*Work instructions:*
Leaving the pictures aside, repeat the entries exactly.

Structured diff data:
= = = = = = =
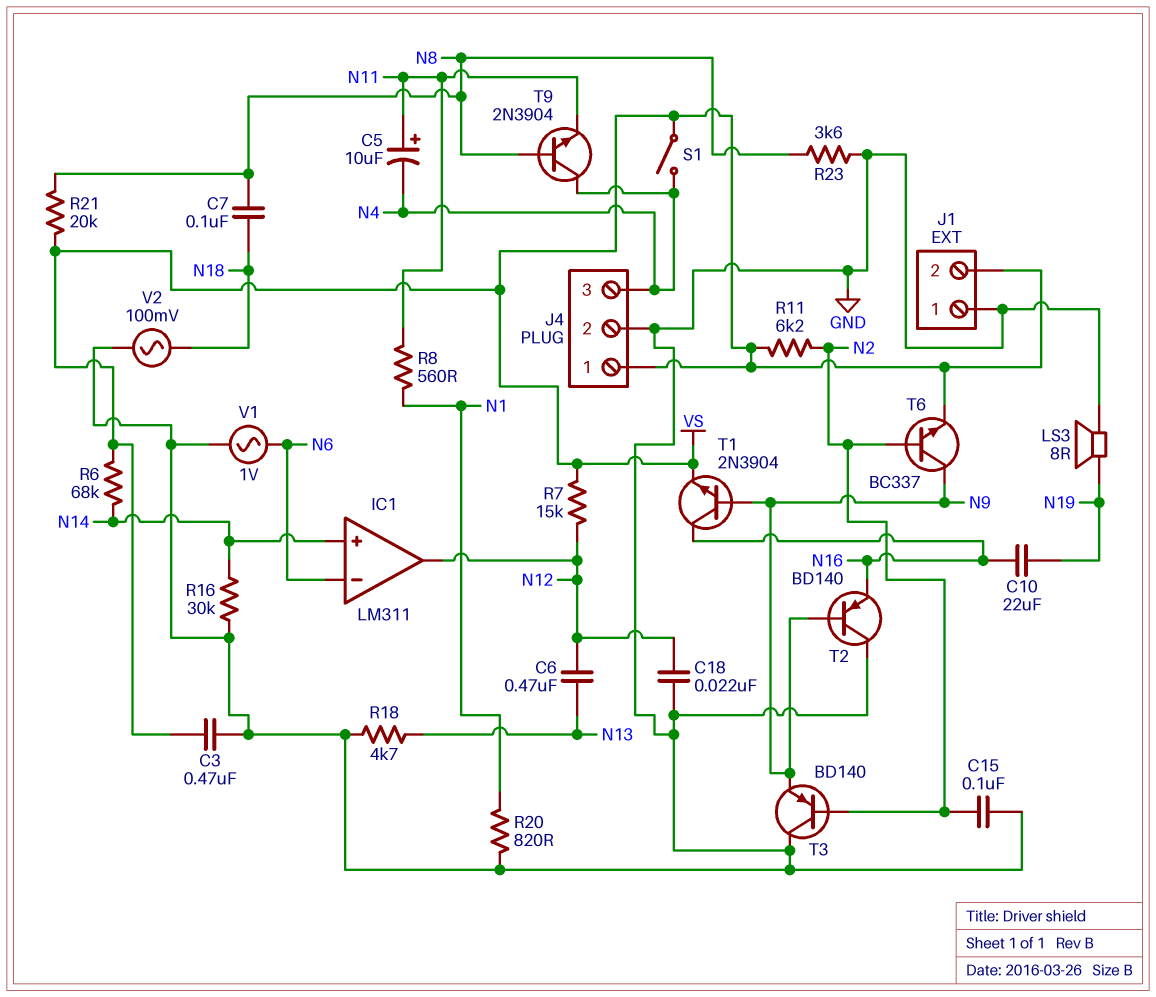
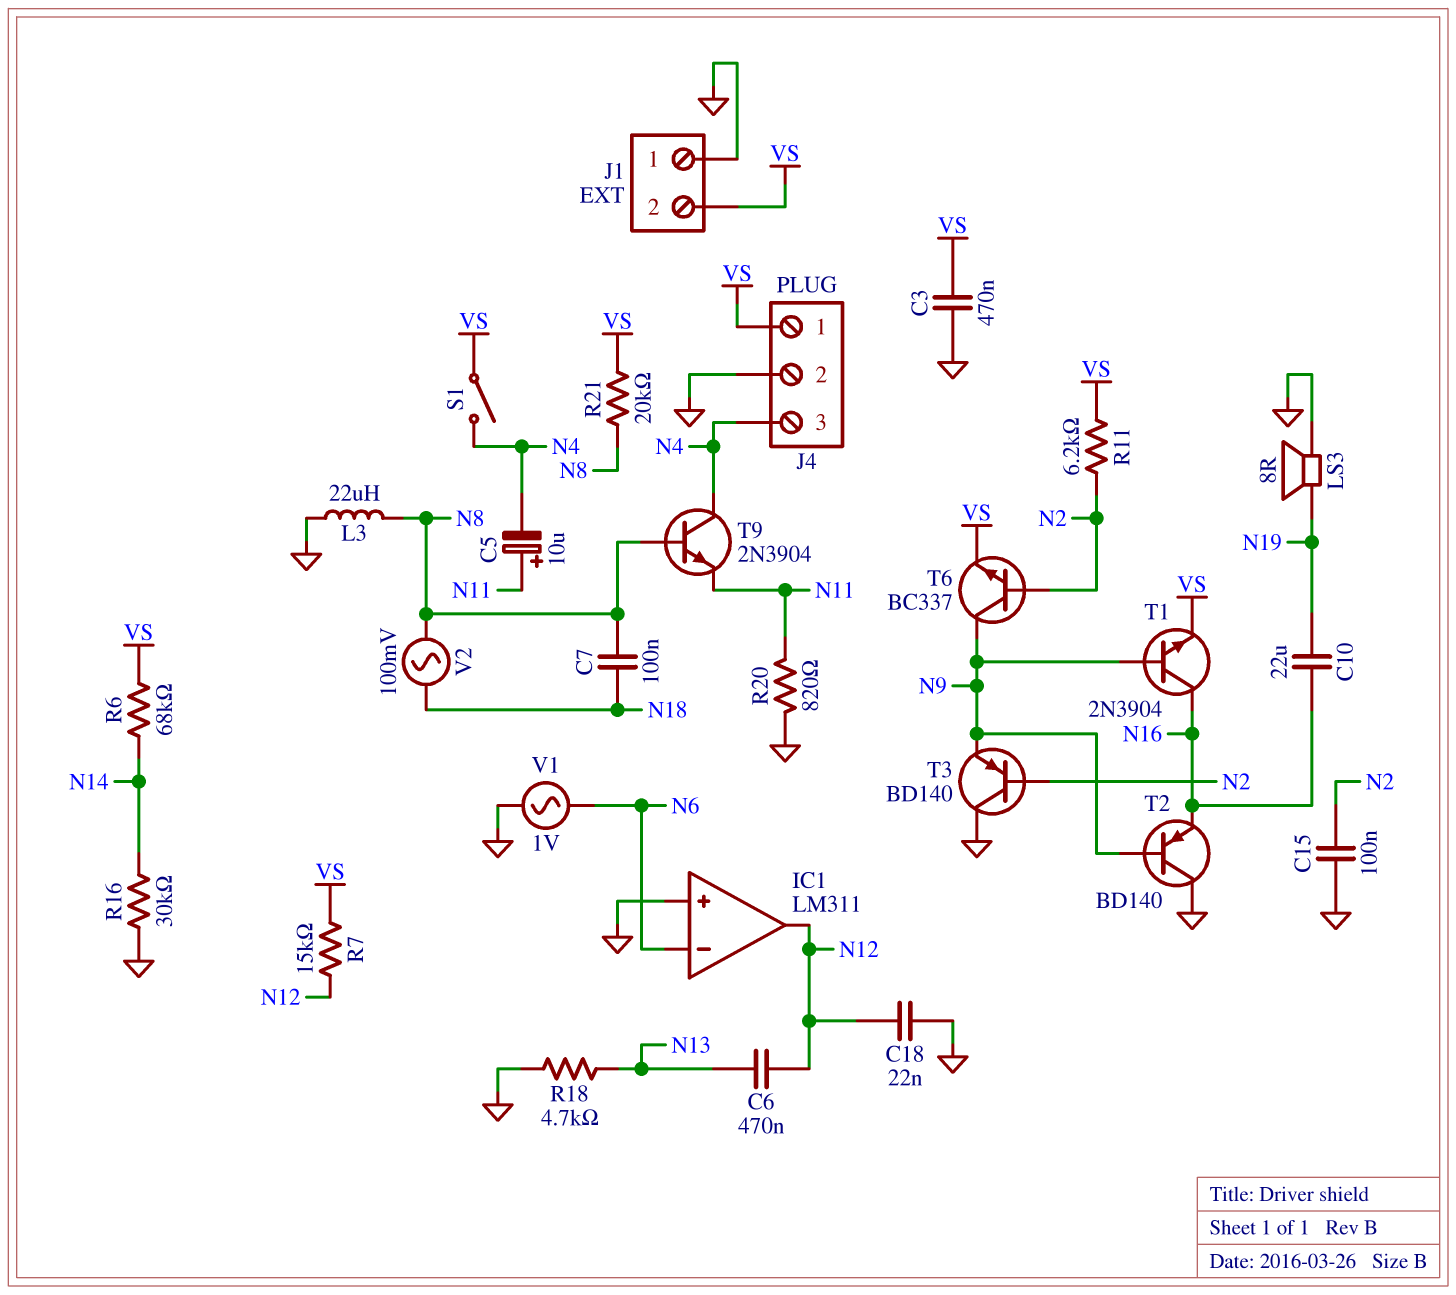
IC1 pin in+: N14 -> GND
L3: none -> 22uH (GND, N8)
R8: 560 (N1, N11) -> none
R20: 820 (GND, N1) -> 820 (GND, N11)
R23: 3.6k (GND, N8) -> none
V2: AC 100mV (GND, N18) -> AC 100mV (N8, N18)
= = = = = = =
*Answer to the exercise:*
IC1 pin in+: N14 -> GND
L3: none -> 22uH (GND, N8)
R8: 560 (N1, N11) -> none
R20: 820 (GND, N1) -> 820 (GND, N11)
R23: 3.6k (GND, N8) -> none
V2: AC 100mV (GND, N18) -> AC 100mV (N8, N18)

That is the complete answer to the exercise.